Work instructions:
Once you have read the entries, copy all of them exactly.

+++ Records for the task

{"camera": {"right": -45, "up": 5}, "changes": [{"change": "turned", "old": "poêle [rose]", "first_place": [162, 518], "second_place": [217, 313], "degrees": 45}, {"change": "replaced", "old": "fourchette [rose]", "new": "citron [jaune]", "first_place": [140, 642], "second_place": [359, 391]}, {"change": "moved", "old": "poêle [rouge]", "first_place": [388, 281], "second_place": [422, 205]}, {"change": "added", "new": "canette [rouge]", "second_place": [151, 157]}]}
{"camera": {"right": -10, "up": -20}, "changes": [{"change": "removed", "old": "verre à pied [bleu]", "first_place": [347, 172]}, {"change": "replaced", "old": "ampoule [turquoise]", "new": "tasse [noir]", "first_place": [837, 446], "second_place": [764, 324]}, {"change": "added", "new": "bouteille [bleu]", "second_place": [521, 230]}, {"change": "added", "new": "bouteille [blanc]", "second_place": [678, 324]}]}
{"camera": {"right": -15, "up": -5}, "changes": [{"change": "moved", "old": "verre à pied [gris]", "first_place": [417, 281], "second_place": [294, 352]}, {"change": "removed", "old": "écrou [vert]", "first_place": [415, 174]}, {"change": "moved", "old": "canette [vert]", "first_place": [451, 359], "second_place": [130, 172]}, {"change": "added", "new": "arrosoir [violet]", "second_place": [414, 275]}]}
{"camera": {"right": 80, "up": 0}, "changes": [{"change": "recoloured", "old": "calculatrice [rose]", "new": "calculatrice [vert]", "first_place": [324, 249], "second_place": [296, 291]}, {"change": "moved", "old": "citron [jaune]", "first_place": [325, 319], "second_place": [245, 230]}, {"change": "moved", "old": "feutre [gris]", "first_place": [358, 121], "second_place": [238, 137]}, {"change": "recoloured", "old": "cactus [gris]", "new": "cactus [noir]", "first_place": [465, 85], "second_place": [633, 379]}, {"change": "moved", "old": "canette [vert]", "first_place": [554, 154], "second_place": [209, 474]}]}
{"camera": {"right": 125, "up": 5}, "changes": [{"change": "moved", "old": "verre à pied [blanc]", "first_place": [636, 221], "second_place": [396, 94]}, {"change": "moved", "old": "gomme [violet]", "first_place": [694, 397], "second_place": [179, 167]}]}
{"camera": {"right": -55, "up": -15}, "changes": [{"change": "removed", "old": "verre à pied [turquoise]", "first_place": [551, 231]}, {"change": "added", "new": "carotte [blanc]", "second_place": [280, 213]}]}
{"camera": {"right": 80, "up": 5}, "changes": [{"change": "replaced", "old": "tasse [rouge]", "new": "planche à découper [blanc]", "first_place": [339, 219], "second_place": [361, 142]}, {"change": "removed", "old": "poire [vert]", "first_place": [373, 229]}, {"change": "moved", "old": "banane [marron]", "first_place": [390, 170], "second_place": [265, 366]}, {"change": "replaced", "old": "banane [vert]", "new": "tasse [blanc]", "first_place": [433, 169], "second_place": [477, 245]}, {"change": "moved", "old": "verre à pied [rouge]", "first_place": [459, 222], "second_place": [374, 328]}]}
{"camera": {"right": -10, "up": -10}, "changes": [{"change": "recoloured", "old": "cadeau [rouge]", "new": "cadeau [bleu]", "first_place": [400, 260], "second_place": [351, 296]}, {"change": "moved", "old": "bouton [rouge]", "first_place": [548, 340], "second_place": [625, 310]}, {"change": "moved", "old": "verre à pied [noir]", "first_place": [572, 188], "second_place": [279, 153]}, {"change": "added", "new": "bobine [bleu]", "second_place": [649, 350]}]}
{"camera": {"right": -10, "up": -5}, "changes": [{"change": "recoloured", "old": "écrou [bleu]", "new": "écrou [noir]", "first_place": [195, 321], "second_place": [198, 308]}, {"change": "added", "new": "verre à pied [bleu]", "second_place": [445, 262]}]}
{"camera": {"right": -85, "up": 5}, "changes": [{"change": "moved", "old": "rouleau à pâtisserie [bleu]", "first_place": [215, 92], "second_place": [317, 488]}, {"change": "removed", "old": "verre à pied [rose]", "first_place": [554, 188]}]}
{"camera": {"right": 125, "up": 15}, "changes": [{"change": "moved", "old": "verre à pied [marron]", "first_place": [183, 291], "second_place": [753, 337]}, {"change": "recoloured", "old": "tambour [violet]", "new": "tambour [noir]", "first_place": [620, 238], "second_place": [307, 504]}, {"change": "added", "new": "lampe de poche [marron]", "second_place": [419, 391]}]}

++++++

Problem solution:
{"camera": {"right": -45, "up": 5}, "changes": [{"change": "turned", "old": "poêle [rose]", "first_place": [162, 518], "second_place": [217, 313], "degrees": 45}, {"change": "replaced", "old": "fourchette [rose]", "new": "citron [jaune]", "first_place": [140, 642], "second_place": [359, 391]}, {"change": "moved", "old": "poêle [rouge]", "first_place": [388, 281], "second_place": [422, 205]}, {"change": "added", "new": "canette [rouge]", "second_place": [151, 157]}]}
{"camera": {"right": -10, "up": -20}, "changes": [{"change": "removed", "old": "verre à pied [bleu]", "first_place": [347, 172]}, {"change": "replaced", "old": "ampoule [turquoise]", "new": "tasse [noir]", "first_place": [837, 446], "second_place": [764, 324]}, {"change": "added", "new": "bouteille [bleu]", "second_place": [521, 230]}, {"change": "added", "new": "bouteille [blanc]", "second_place": [678, 324]}]}
{"camera": {"right": -15, "up": -5}, "changes": [{"change": "moved", "old": "verre à pied [gris]", "first_place": [417, 281], "second_place": [294, 352]}, {"change": "removed", "old": "écrou [vert]", "first_place": [415, 174]}, {"change": "moved", "old": "canette [vert]", "first_place": [451, 359], "second_place": [130, 172]}, {"change": "added", "new": "arrosoir [violet]", "second_place": [414, 275]}]}
{"camera": {"right": 80, "up": 0}, "changes": [{"change": "recoloured", "old": "calculatrice [rose]", "new": "calculatrice [vert]", "first_place": [324, 249], "second_place": [296, 291]}, {"change": "moved", "old": "citron [jaune]", "first_place": [325, 319], "second_place": [245, 230]}, {"change": "moved", "old": "feutre [gris]", "first_place": [358, 121], "second_place": [238, 137]}, {"change": "recoloured", "old": "cactus [gris]", "new": "cactus [noir]", "first_place": [465, 85], "second_place": [633, 379]}, {"change": "moved", "old": "canette [vert]", "first_place": [554, 154], "second_place": [209, 474]}]}
{"camera": {"right": 125, "up": 5}, "changes": [{"change": "moved", "old": "verre à pied [blanc]", "first_place": [636, 221], "second_place": [396, 94]}, {"change": "moved", "old": "gomme [violet]", "first_place": [694, 397], "second_place": [179, 167]}]}
{"camera": {"right": -55, "up": -15}, "changes": [{"change": "removed", "old": "verre à pied [turquoise]", "first_place": [551, 231]}, {"change": "added", "new": "carotte [blanc]", "second_place": [280, 213]}]}
{"camera": {"right": 80, "up": 5}, "changes": [{"change": "replaced", "old": "tasse [rouge]", "new": "planche à découper [blanc]", "first_place": [339, 219], "second_place": [361, 142]}, {"change": "removed", "old": "poire [vert]", "first_place": [373, 229]}, {"change": "moved", "old": "banane [marron]", "first_place": [390, 170], "second_place": [265, 366]}, {"change": "replaced", "old": "banane [vert]", "new": "tasse [blanc]", "first_place": [433, 169], "second_place": [477, 245]}, {"change": "moved", "old": "verre à pied [rouge]", "first_place": [459, 222], "second_place": [374, 328]}]}
{"camera": {"right": -10, "up": -10}, "changes": [{"change": "recoloured", "old": "cadeau [rouge]", "new": "cadeau [bleu]", "first_place": [400, 260], "second_place": [351, 296]}, {"change": "moved", "old": "bouton [rouge]", "first_place": [548, 340], "second_place": [625, 310]}, {"change": "moved", "old": "verre à pied [noir]", "first_place": [572, 188], "second_place": [279, 153]}, {"change": "added", "new": "bobine [bleu]", "second_place": [649, 350]}]}
{"camera": {"right": -10, "up": -5}, "changes": [{"change": "recoloured", "old": "écrou [bleu]", "new": "écrou [noir]", "first_place": [195, 321], "second_place": [198, 308]}, {"change": "added", "new": "verre à pied [bleu]", "second_place": [445, 262]}]}
{"camera": {"right": -85, "up": 5}, "changes": [{"change": "moved", "old": "rouleau à pâtisserie [bleu]", "first_place": [215, 92], "second_place": [317, 488]}, {"change": "removed", "old": "verre à pied [rose]", "first_place": [554, 188]}]}
{"camera": {"right": 125, "up": 15}, "changes": [{"change": "moved", "old": "verre à pied [marron]", "first_place": [183, 291], "second_place": [753, 337]}, {"change": "recoloured", "old": "tambour [violet]", "new": "tambour [noir]", "first_place": [620, 238], "second_place": [307, 504]}, {"change": "added", "new": "lampe de poche [marron]", "second_place": [419, 391]}]}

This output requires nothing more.